**WHAT NEEDS TO BE DONE**
Select the lines below containing the word "shifted".

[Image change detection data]
──────────
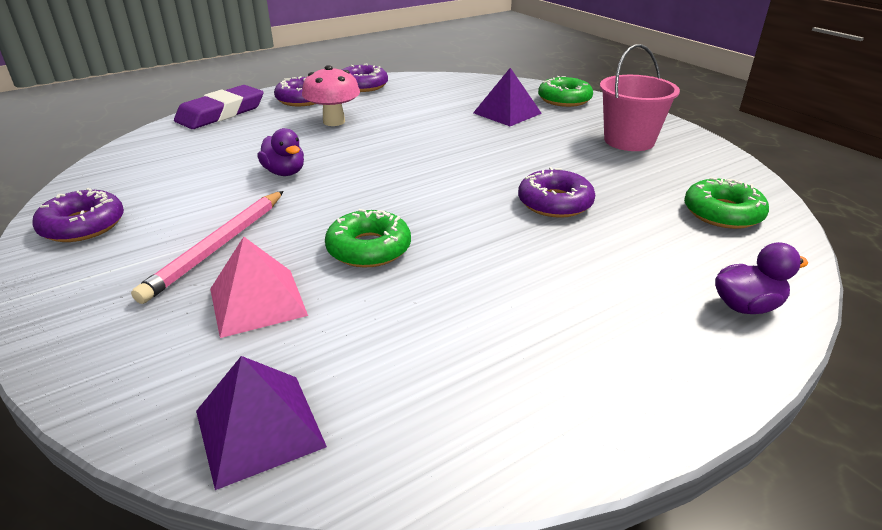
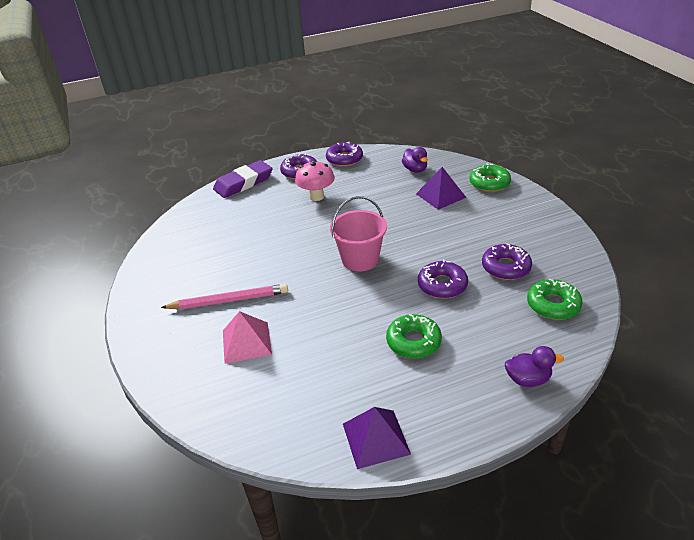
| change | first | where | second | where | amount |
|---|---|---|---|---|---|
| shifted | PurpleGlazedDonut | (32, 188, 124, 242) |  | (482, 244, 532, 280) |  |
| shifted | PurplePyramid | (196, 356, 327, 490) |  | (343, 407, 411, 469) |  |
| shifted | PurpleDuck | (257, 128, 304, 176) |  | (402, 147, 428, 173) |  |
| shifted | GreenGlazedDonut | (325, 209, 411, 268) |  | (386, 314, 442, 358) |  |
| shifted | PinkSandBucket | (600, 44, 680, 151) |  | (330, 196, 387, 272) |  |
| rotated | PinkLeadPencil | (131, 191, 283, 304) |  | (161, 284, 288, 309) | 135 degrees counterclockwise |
──────────
**RESULT OF THE TASK**
| shifted | PurpleGlazedDonut | (32, 188, 124, 242) |  | (482, 244, 532, 280) |  |
| shifted | PurplePyramid | (196, 356, 327, 490) |  | (343, 407, 411, 469) |  |
| shifted | PurpleDuck | (257, 128, 304, 176) |  | (402, 147, 428, 173) |  |
| shifted | GreenGlazedDonut | (325, 209, 411, 268) |  | (386, 314, 442, 358) |  |
| shifted | PinkSandBucket | (600, 44, 680, 151) |  | (330, 196, 387, 272) |  |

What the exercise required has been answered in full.